### ABOUT THIS EXERCISE
Read the records below and copy each line that contains "MCLR".

(Version difference data)
****************

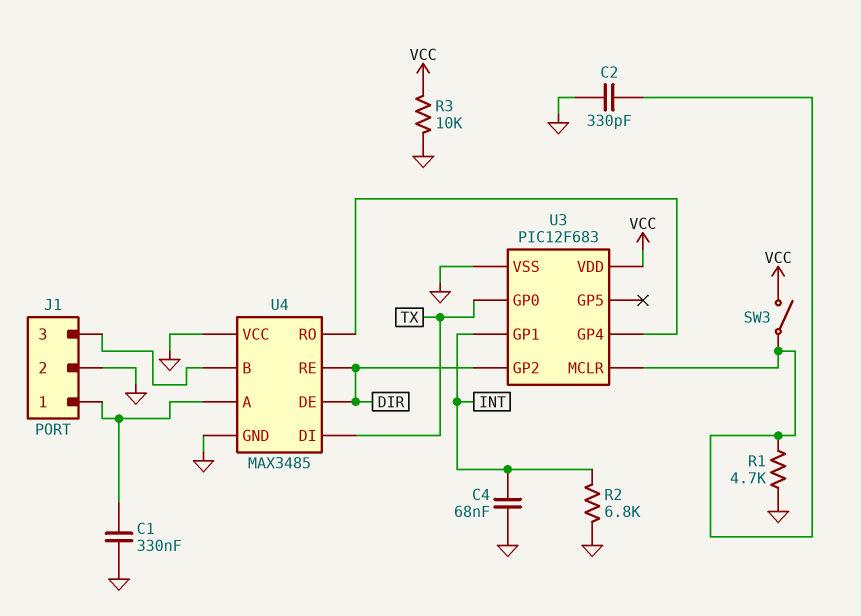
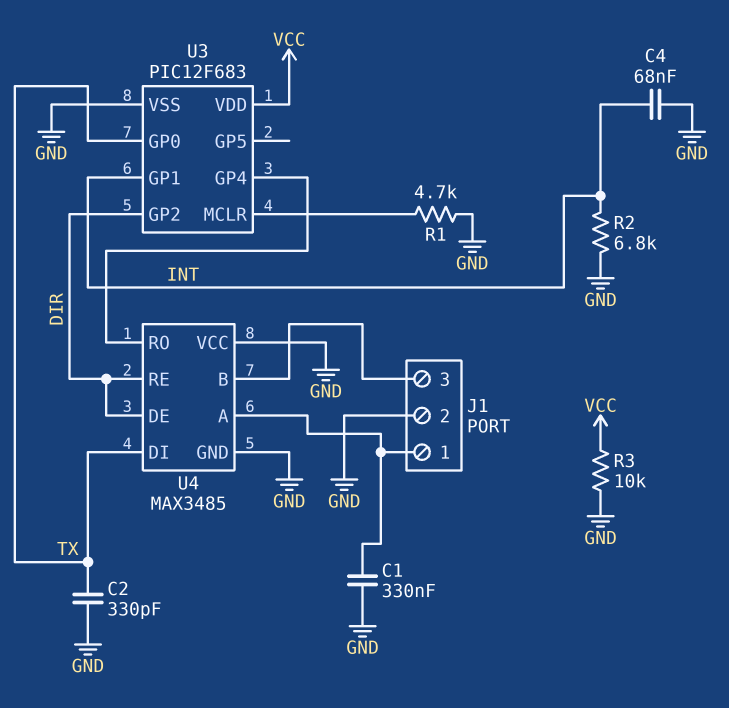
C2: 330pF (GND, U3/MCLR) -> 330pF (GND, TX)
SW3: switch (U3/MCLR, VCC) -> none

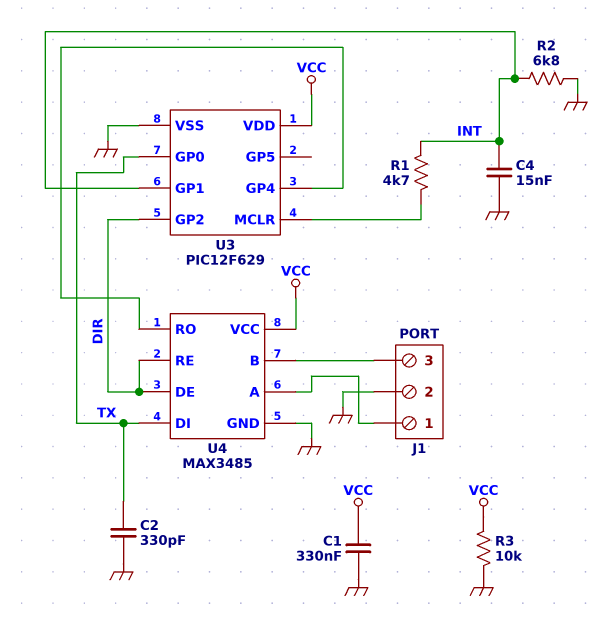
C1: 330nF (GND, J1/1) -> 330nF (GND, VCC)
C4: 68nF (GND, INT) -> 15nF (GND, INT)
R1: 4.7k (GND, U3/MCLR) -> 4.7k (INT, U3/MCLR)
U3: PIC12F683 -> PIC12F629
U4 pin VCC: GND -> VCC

****************

### EXPECTED ANSWER
C2: 330pF (GND, U3/MCLR) -> 330pF (GND, TX)
SW3: switch (U3/MCLR, VCC) -> none
R1: 4.7k (GND, U3/MCLR) -> 4.7k (INT, U3/MCLR)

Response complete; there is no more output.